_課題_: 以下の項目から、文字列「markup」を含む行をすべて集める。大文字と小文字は区別する。

_対象データ_:
____________________

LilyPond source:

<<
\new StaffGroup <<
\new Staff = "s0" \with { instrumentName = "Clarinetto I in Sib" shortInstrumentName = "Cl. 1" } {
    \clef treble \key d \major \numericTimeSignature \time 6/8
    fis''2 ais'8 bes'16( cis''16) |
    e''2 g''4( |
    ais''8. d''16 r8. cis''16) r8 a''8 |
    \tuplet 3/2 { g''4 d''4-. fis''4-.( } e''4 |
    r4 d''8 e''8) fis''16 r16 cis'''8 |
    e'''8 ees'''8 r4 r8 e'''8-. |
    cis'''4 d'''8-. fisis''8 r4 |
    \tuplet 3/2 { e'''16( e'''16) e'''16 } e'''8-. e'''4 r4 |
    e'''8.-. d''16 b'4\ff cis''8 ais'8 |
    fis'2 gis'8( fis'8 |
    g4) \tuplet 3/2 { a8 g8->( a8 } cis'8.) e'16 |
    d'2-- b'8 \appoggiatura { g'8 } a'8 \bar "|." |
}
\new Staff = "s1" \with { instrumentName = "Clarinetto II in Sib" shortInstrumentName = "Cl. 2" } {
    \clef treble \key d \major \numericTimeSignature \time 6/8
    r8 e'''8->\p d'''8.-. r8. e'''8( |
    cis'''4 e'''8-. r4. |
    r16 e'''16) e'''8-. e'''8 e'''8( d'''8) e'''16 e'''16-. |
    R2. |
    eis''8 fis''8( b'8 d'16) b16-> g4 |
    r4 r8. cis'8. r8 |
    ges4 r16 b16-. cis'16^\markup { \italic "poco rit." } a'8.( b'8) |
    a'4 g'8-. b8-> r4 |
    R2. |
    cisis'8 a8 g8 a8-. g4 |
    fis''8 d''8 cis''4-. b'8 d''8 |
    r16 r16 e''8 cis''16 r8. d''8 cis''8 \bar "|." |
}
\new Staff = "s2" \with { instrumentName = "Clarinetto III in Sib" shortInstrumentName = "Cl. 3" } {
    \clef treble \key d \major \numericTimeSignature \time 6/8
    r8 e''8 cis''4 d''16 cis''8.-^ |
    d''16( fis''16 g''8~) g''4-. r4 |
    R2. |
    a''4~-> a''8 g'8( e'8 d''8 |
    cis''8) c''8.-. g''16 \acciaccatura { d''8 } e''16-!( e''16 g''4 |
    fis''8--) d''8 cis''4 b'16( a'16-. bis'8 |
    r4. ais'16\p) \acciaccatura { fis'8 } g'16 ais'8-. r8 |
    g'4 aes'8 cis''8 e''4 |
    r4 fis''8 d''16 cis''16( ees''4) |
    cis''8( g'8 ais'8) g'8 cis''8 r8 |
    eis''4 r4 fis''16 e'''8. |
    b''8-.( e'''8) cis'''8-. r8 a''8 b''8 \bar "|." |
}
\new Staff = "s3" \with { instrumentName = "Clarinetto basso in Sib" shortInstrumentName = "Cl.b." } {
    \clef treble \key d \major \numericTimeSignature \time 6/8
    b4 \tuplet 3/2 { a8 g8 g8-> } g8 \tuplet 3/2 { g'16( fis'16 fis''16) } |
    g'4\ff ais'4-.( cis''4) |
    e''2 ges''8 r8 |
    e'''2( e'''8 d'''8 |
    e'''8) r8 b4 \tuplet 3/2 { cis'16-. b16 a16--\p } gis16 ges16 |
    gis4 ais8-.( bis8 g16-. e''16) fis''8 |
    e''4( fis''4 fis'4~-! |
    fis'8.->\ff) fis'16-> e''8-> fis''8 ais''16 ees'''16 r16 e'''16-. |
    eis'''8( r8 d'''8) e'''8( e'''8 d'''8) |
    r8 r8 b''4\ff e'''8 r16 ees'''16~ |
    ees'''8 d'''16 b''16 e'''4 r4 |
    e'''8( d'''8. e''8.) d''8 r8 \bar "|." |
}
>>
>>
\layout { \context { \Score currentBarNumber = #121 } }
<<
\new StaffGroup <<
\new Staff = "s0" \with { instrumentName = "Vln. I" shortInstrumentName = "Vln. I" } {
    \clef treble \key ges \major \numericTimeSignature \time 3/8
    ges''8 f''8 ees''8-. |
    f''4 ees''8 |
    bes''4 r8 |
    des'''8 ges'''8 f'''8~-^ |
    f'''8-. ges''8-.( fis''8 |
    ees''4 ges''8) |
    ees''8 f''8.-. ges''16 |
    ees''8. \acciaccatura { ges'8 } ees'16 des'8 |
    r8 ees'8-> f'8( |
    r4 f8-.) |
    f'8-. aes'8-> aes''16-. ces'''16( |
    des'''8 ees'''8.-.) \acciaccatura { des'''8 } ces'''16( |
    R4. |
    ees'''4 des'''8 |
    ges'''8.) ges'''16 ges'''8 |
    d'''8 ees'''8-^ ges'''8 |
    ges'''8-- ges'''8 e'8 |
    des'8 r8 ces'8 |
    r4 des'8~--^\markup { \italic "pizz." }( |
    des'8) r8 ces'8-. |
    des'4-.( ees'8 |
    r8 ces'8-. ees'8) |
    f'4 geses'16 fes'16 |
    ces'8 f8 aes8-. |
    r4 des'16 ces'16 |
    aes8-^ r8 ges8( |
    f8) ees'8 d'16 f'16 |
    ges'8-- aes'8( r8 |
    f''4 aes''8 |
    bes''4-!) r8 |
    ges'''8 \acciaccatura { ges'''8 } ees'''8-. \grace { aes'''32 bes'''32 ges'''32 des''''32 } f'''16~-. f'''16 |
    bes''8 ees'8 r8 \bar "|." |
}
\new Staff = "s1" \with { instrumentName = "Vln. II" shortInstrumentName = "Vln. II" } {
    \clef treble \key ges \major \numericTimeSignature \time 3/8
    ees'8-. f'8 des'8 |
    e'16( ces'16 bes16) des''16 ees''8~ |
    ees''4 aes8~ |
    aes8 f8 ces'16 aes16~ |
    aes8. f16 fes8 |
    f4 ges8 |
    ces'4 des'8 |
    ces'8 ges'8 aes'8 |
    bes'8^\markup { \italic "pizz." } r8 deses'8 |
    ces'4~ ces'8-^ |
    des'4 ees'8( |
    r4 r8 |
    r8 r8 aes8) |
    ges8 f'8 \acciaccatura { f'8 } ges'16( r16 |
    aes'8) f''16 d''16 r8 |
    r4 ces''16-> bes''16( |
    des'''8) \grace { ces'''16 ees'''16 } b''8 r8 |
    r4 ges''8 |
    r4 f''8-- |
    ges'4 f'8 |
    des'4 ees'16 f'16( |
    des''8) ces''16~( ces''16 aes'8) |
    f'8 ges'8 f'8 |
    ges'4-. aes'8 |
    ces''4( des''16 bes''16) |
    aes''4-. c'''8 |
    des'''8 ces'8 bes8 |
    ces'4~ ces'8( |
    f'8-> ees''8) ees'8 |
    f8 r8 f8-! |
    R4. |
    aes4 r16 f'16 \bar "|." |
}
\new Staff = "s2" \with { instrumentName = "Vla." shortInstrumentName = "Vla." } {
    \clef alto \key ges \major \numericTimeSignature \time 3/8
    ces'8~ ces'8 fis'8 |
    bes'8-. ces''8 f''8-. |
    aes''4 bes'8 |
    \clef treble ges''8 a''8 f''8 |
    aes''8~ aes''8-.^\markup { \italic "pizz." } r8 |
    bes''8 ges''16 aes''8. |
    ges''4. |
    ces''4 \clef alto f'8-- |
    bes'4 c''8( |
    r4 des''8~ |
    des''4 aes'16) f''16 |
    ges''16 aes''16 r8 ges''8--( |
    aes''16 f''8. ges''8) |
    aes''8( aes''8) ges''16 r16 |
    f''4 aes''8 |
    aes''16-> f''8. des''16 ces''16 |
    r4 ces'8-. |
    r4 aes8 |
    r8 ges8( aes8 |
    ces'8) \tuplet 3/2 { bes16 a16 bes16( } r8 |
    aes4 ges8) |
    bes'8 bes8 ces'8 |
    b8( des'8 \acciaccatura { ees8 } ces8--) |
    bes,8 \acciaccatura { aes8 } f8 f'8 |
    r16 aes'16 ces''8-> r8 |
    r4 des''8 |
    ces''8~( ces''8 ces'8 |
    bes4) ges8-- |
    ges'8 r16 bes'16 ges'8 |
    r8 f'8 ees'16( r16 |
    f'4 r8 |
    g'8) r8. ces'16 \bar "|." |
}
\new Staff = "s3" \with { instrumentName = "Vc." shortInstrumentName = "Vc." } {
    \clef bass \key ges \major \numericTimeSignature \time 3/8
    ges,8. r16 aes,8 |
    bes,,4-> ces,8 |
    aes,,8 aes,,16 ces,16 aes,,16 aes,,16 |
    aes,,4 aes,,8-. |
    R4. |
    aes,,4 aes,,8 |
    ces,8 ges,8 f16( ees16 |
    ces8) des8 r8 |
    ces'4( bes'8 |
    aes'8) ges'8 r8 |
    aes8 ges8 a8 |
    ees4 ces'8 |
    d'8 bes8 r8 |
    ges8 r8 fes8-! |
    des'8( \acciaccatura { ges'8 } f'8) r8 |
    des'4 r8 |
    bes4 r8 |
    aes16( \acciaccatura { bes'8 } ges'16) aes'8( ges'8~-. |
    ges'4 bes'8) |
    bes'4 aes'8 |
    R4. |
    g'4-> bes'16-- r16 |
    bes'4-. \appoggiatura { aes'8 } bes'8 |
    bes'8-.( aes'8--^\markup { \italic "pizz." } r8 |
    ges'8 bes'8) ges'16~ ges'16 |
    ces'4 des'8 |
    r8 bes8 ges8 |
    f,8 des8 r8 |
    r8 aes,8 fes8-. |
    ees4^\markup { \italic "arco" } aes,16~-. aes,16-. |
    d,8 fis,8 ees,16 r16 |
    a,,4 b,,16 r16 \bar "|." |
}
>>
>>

____________________

_解答_:
    ges4 r16 b16-. cis'16^\markup { \italic "poco rit." } a'8.( b'8) |
    r4 des'8~--^\markup { \italic "pizz." }( |
    bes'8^\markup { \italic "pizz." } r8 deses'8 |
    aes''8~ aes''8-.^\markup { \italic "pizz." } r8 |
    bes'8-.( aes'8--^\markup { \italic "pizz." } r8 |
    ees4^\markup { \italic "arco" } aes,16~-. aes,16-. |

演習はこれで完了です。